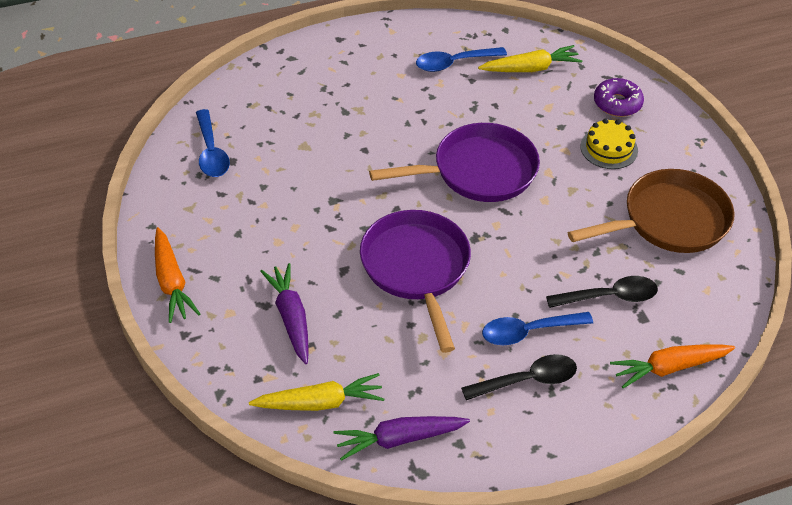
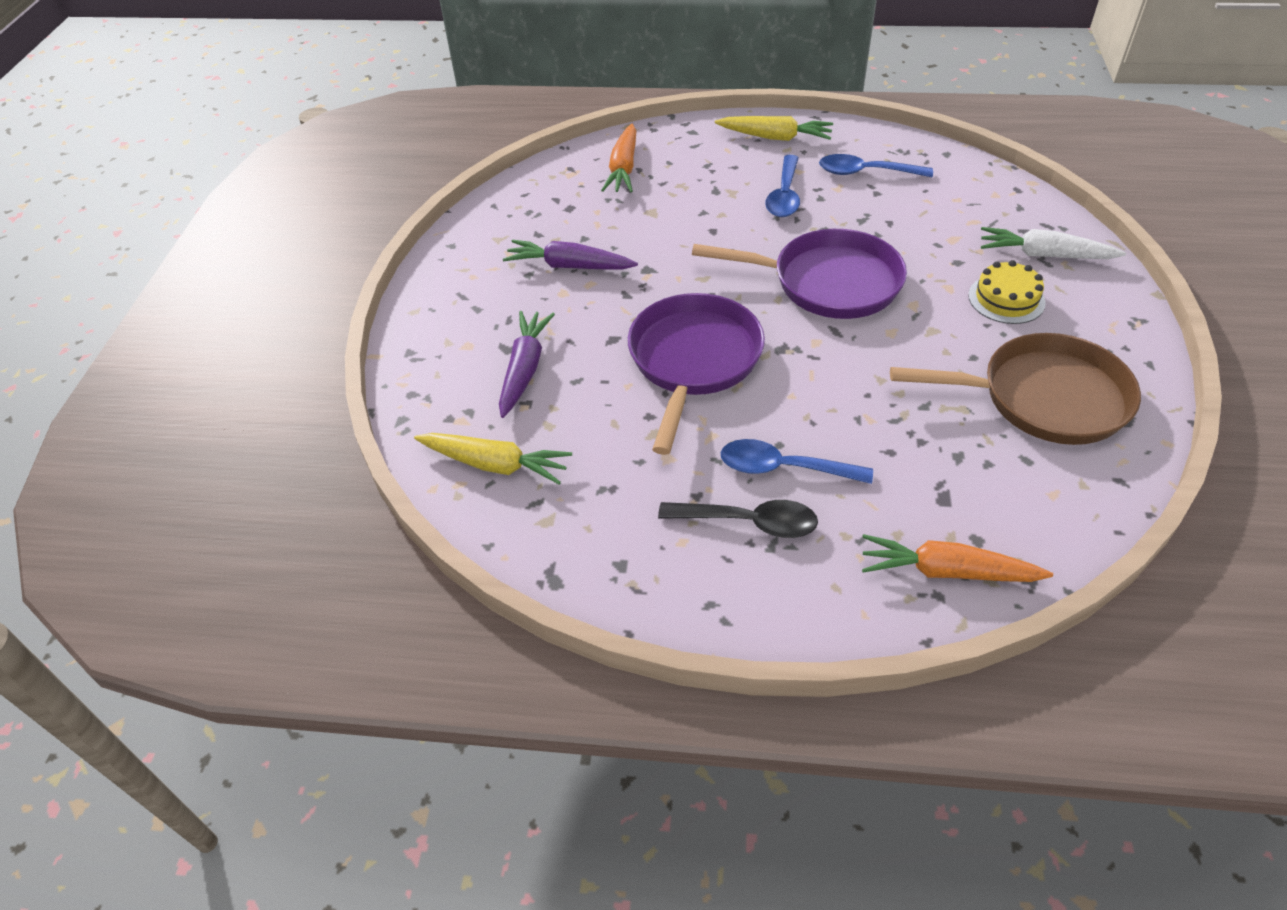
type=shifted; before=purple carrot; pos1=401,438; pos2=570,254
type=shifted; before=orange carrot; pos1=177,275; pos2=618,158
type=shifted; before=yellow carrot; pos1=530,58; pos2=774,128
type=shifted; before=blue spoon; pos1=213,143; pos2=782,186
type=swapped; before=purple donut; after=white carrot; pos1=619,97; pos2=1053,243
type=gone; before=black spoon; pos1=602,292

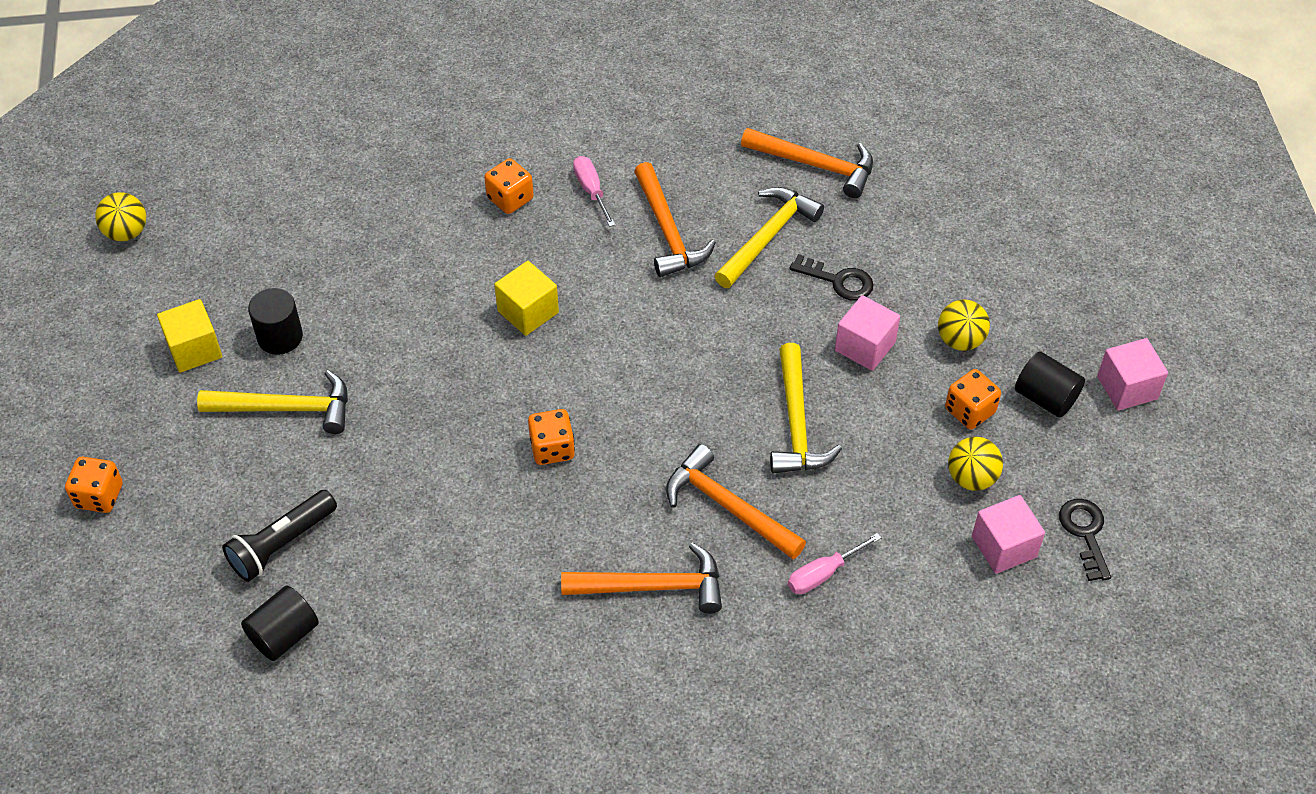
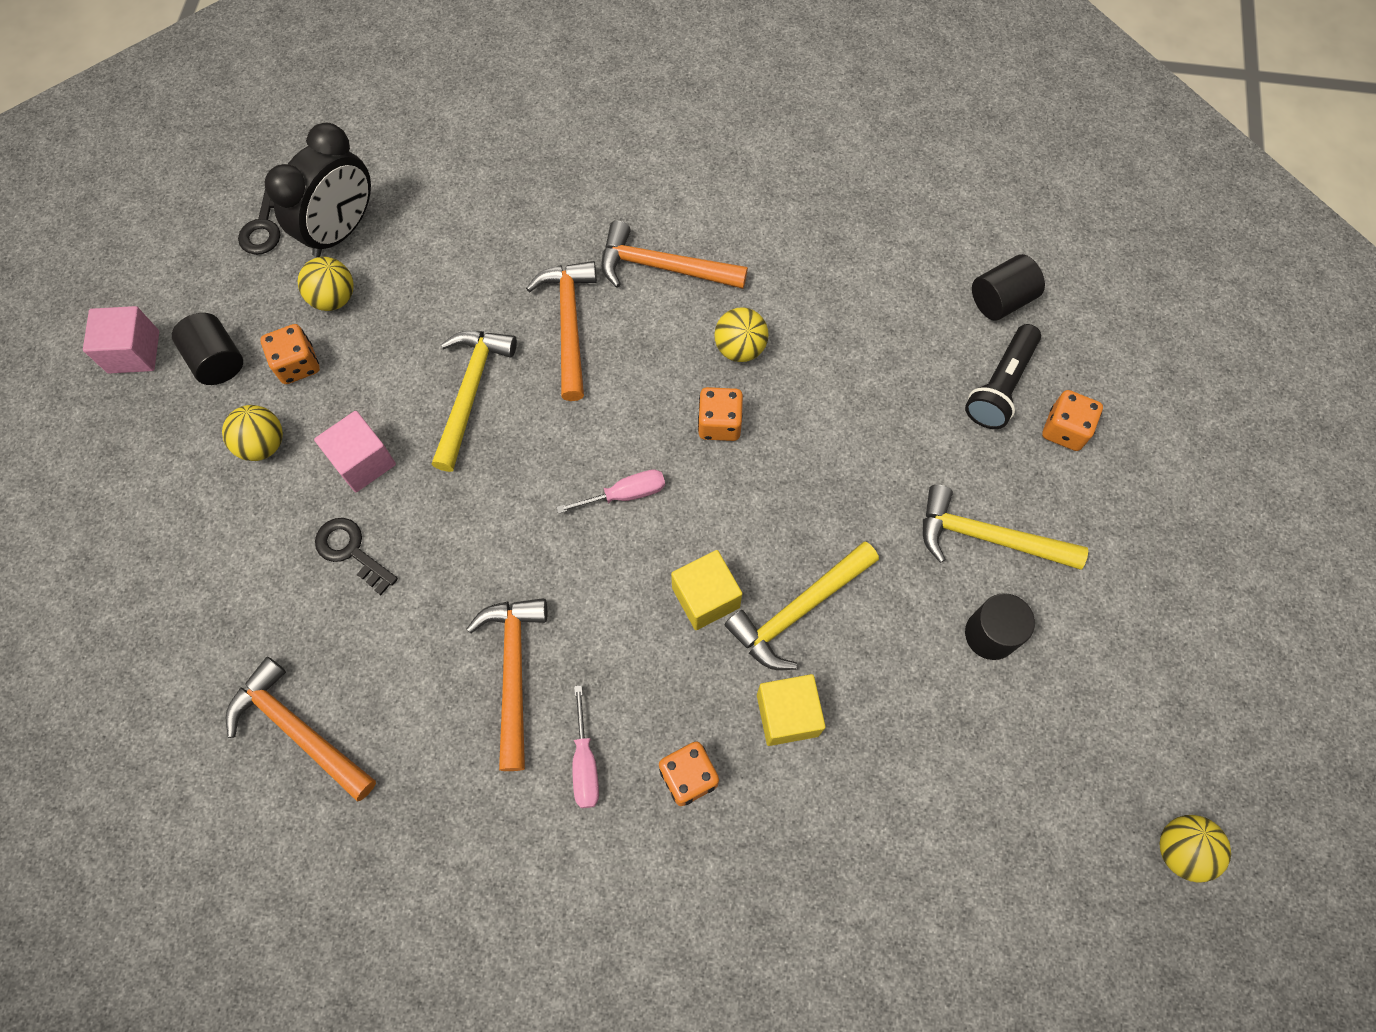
type=swapped; before=pink cube; after=black clock; pos1=1008,534; pos2=317,190
type=rotated; before=orange hammer; pos1=736,501; pos2=561,331; turn=-150
type=shifted; before=pink screwdriver; pos1=835,563; pos2=610,491
type=new; after=yellow ball; pos2=741,334
type=shifted; before=yellow hammer; pos1=769,237; pos2=801,605
type=shifted; before=yellow cube; pos1=189,336; pos2=791,710
type=rotated; before=black flashlight; pos1=279,536; pos2=1003,376; turn=150
type=shifted; before=orange dice; pos1=94,485; pos2=1072,420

================

* Exercise directions *
Hand back the records above exactly as they are, pictures excluded.

* Answer box *
type=shifted; before=purple carrot; pos1=401,438; pos2=570,254
type=shifted; before=orange carrot; pos1=177,275; pos2=618,158
type=shifted; before=yellow carrot; pos1=530,58; pos2=774,128
type=shifted; before=blue spoon; pos1=213,143; pos2=782,186
type=swapped; before=purple donut; after=white carrot; pos1=619,97; pos2=1053,243
type=gone; before=black spoon; pos1=602,292

type=swapped; before=pink cube; after=black clock; pos1=1008,534; pos2=317,190
type=rotated; before=orange hammer; pos1=736,501; pos2=561,331; turn=-150
type=shifted; before=pink screwdriver; pos1=835,563; pos2=610,491
type=new; after=yellow ball; pos2=741,334
type=shifted; before=yellow hammer; pos1=769,237; pos2=801,605
type=shifted; before=yellow cube; pos1=189,336; pos2=791,710
type=rotated; before=black flashlight; pos1=279,536; pos2=1003,376; turn=150
type=shifted; before=orange dice; pos1=94,485; pos2=1072,420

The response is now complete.